Scene comparison data
*** Block opens ***

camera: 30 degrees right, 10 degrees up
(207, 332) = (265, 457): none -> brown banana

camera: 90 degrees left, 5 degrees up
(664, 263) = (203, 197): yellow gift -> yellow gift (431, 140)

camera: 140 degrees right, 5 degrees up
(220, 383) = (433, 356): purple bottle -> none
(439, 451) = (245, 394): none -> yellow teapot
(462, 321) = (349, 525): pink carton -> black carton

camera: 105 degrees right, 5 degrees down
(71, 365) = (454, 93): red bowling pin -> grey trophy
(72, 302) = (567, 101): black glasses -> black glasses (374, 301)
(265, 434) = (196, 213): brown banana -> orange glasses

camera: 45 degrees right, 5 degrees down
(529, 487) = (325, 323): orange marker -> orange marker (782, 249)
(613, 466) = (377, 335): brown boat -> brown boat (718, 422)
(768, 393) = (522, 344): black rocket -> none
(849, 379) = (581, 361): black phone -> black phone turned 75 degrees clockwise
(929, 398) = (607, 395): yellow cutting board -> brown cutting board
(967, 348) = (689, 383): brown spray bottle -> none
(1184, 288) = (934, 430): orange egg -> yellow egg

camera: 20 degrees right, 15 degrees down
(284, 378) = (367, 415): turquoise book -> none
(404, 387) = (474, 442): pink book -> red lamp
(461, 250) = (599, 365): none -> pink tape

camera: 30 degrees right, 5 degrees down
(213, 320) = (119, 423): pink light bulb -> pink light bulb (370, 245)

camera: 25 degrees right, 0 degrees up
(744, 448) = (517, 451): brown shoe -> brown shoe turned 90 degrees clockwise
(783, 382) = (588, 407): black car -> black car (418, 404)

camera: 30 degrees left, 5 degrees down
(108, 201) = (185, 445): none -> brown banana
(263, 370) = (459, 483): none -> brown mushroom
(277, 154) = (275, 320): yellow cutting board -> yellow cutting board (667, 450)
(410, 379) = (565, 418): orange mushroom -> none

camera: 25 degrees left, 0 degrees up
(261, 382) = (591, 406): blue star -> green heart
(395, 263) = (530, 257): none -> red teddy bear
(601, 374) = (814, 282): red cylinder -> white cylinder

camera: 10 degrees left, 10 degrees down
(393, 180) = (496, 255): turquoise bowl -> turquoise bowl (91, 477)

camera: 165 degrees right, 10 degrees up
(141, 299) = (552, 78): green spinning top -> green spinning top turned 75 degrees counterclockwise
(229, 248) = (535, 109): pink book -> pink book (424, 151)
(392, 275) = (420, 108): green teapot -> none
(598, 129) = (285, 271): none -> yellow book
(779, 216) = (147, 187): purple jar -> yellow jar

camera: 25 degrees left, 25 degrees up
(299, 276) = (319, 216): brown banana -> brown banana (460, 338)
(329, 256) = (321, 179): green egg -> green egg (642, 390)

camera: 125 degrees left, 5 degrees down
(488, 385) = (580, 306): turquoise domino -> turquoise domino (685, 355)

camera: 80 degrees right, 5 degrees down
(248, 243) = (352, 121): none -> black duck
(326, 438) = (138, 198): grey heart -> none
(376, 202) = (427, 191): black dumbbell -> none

*** Block closes ***

#### Task instructions:
Transcribe the entries above word for word, from the first line through the line containing "(72, 302) = (567, 101): black", and nothing else.

#### Expected output:
camera: 30 degrees right, 10 degrees up
(207, 332) = (265, 457): none -> brown banana

camera: 90 degrees left, 5 degrees up
(664, 263) = (203, 197): yellow gift -> yellow gift (431, 140)

camera: 140 degrees right, 5 degrees up
(220, 383) = (433, 356): purple bottle -> none
(439, 451) = (245, 394): none -> yellow teapot
(462, 321) = (349, 525): pink carton -> black carton

camera: 105 degrees right, 5 degrees down
(71, 365) = (454, 93): red bowling pin -> grey trophy
(72, 302) = (567, 101): black glasses -> black glasses (374, 301)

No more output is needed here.